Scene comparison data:
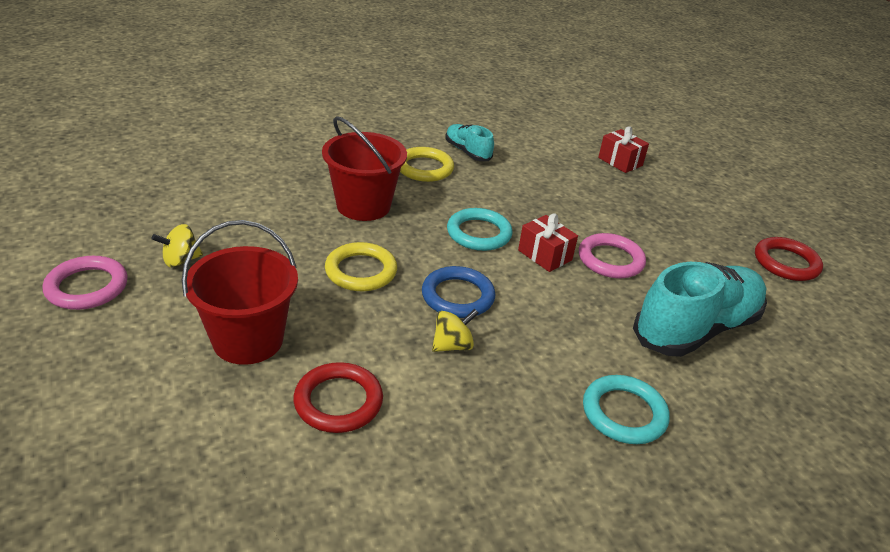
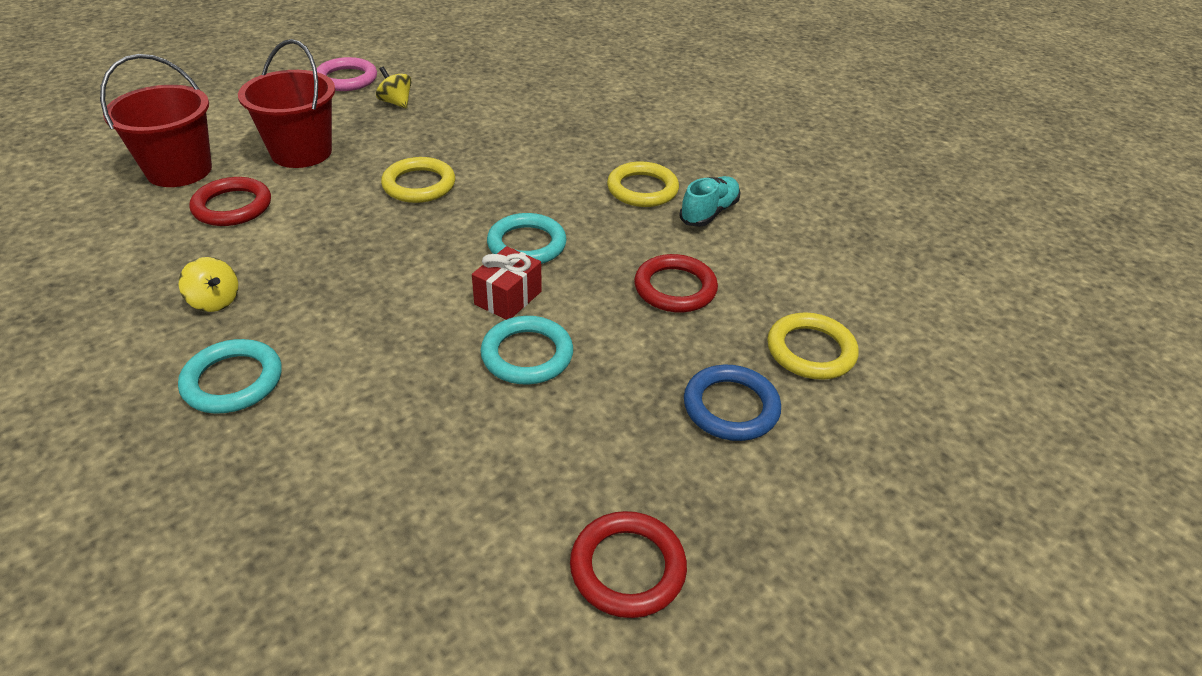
camera: 75 degrees right, 5 degrees up
red bucket [322,116,407,221] -> red bucket moved to [100,54,212,187]
blue ring [422,266,495,318] -> blue ring moved to [684,365,781,441]
yellow spinning top [432,309,479,352] -> yellow spinning top moved to [179,257,238,312]
pink ring [579,233,646,278] -> turquoise ring [481,316,573,385]
red gift [598,126,649,173] -> yellow ring [767,313,859,380]
turquoise shoe [633,262,767,357] -> none
none -> red ring [634,254,718,313]

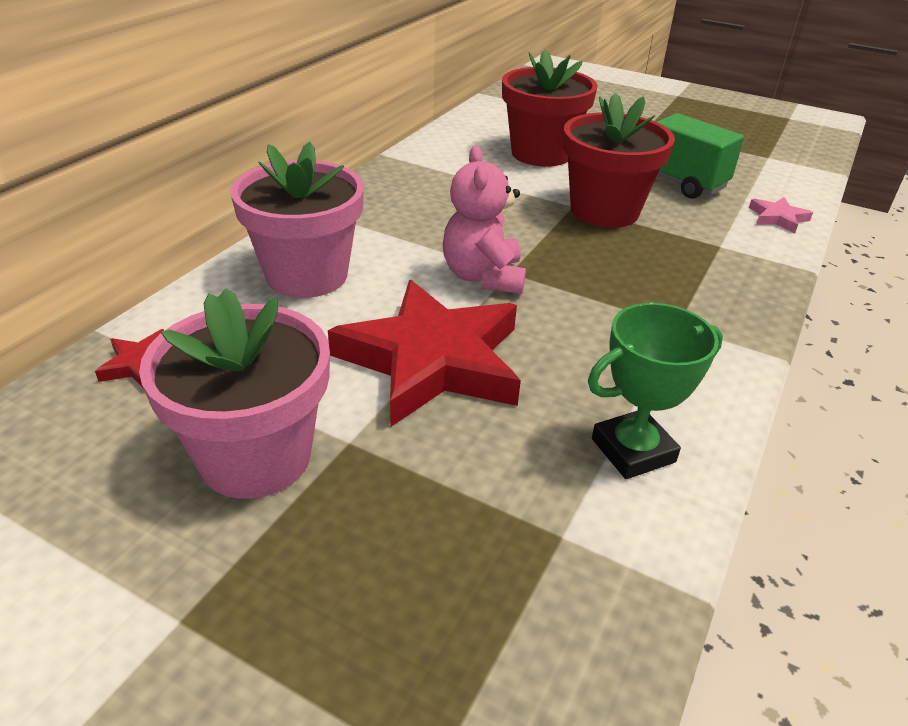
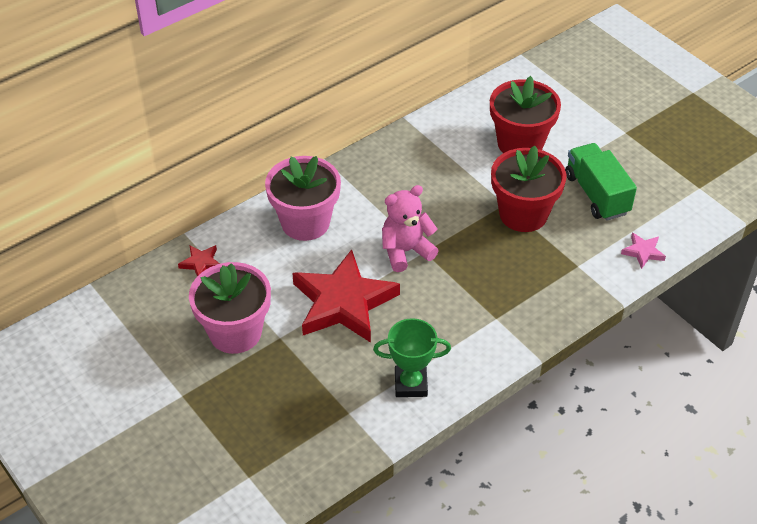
camera: 25 degrees right, 10 degrees up
pink teddy bear [443,145,526,294] -> pink teddy bear turned 45 degrees clockwise [382,185,439,272]

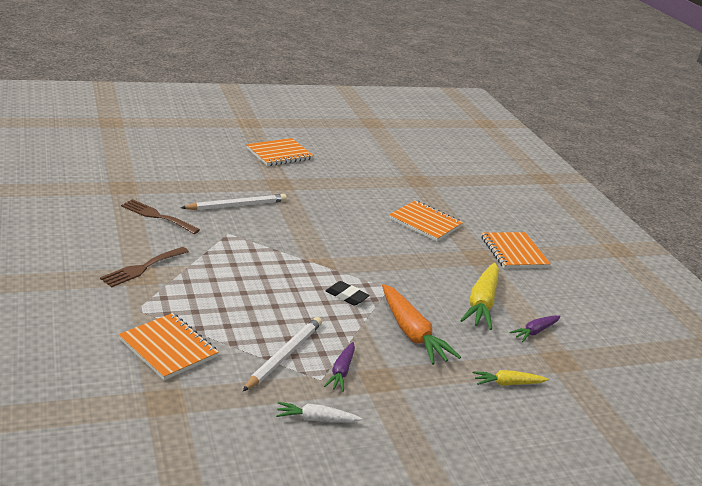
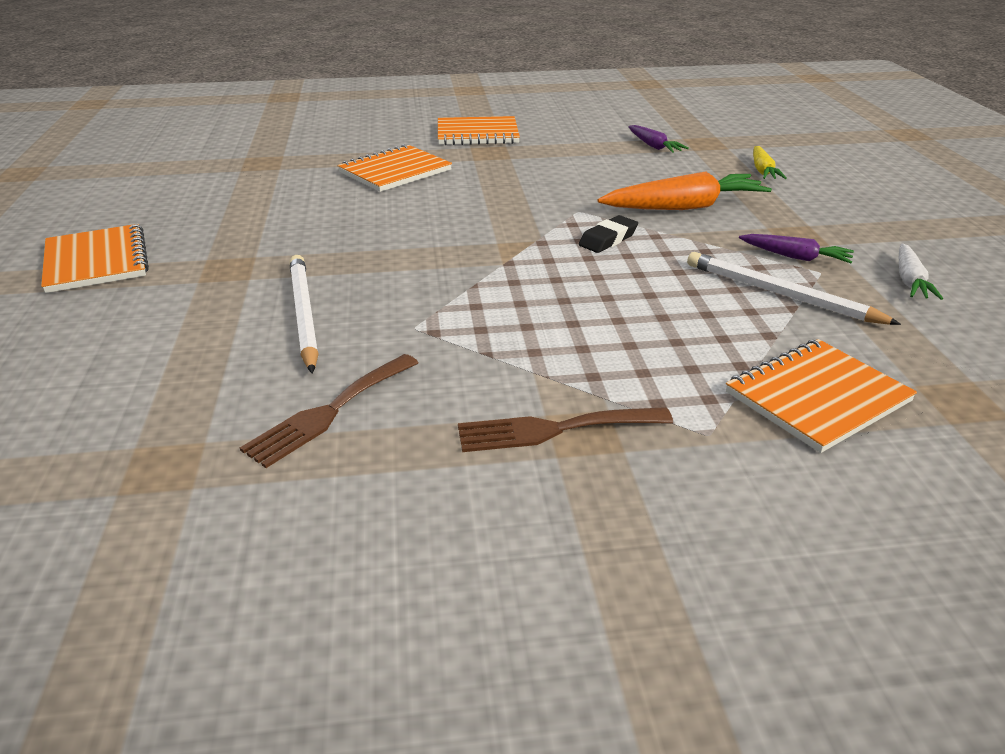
camera: 75 degrees left, 5 degrees up
brown fork [100,247,189,287] -> brown fork turned 120 degrees clockwise [458,407,673,452]
yellow carrot [460,263,499,330] -> none

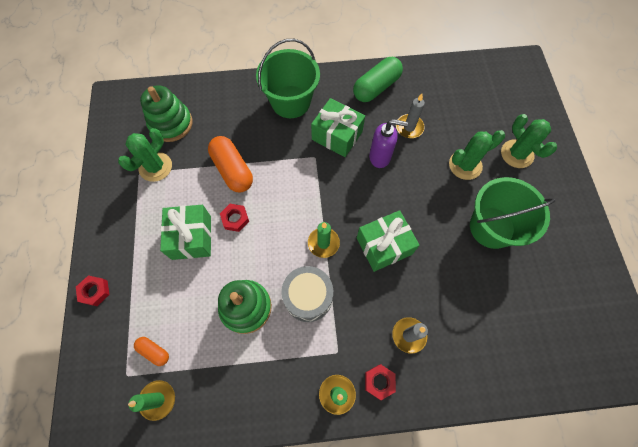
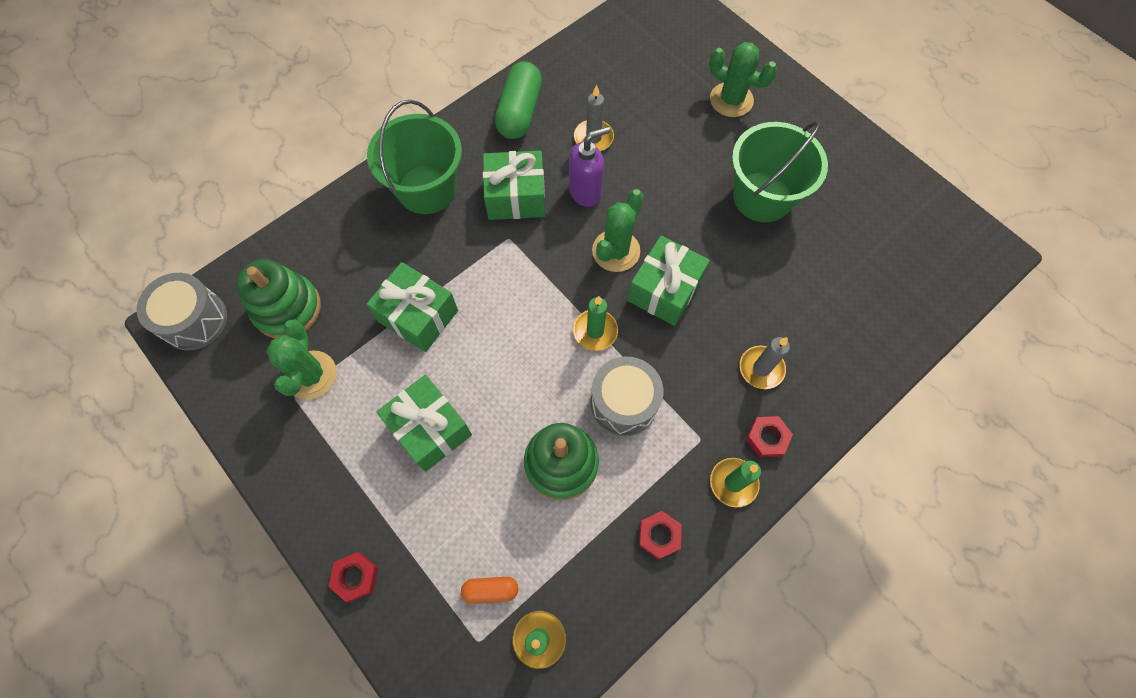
camera: 35 degrees left, 0 degrees up
orange capsule [208,136,253,193] -> green gift [366,262,458,352]
red nut [220,204,249,232] -> red nut moved to [639,511,682,559]
green cactus [449,130,505,180] -> green cactus moved to [592,189,644,272]
none -> grey drum [136,273,227,350]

EXERCISE INSTRUCTIONS:
A single number is the whole answer here: the number of lines in the data that include "none".

ANSWER BELOW:
4